• **Materials provided**:

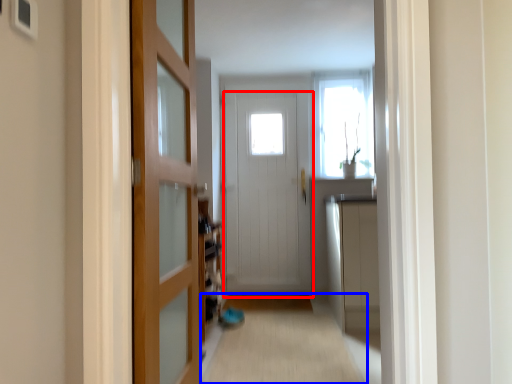
Question: Which object appears farthest to the camera in this image, door (highlighted by a red box) or alley (highlighted by a blue box)?

Choices:
 (A) door
 (B) alley

Answer: (A)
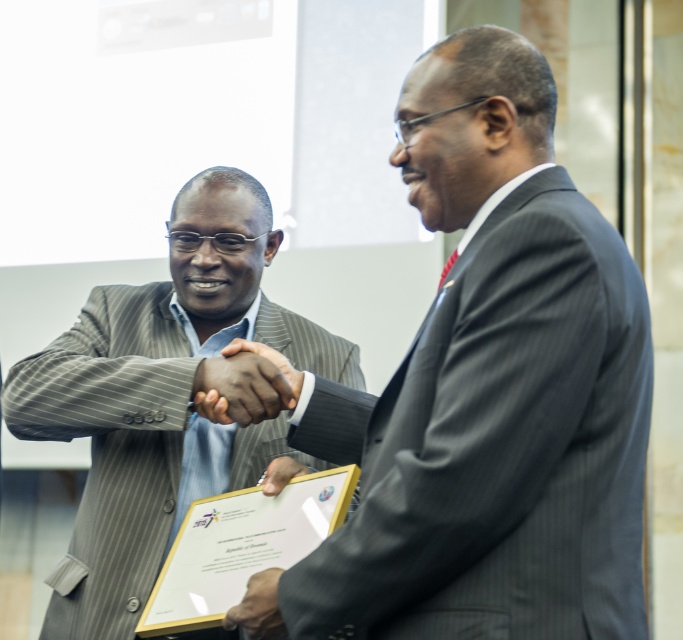
In the scene shown: Does gray pinstripe suit at center have a smaller size compared to dark brown leather hand at center?

Incorrect, gray pinstripe suit at center is not smaller in size than dark brown leather hand at center.

Can you confirm if gray pinstripe suit at center is shorter than dark brown leather hand at center?

No.

Which is in front, point (130, 448) or point (240, 608)?

Point (240, 608) is more forward.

• **Stated exercise**:
Reproduce the rows word for word from the start through the line with "In the scene", leaving the pictures out.

• **Output for this task**:
Question: Which object appears farthest to the camera in this image, door (highlighted by a red box) or alley (highlighted by a blue box)?

Choices:
 (A) door
 (B) alley

Answer: (A)
In the scene shown: Does gray pinstripe suit at center have a smaller size compared to dark brown leather hand at center?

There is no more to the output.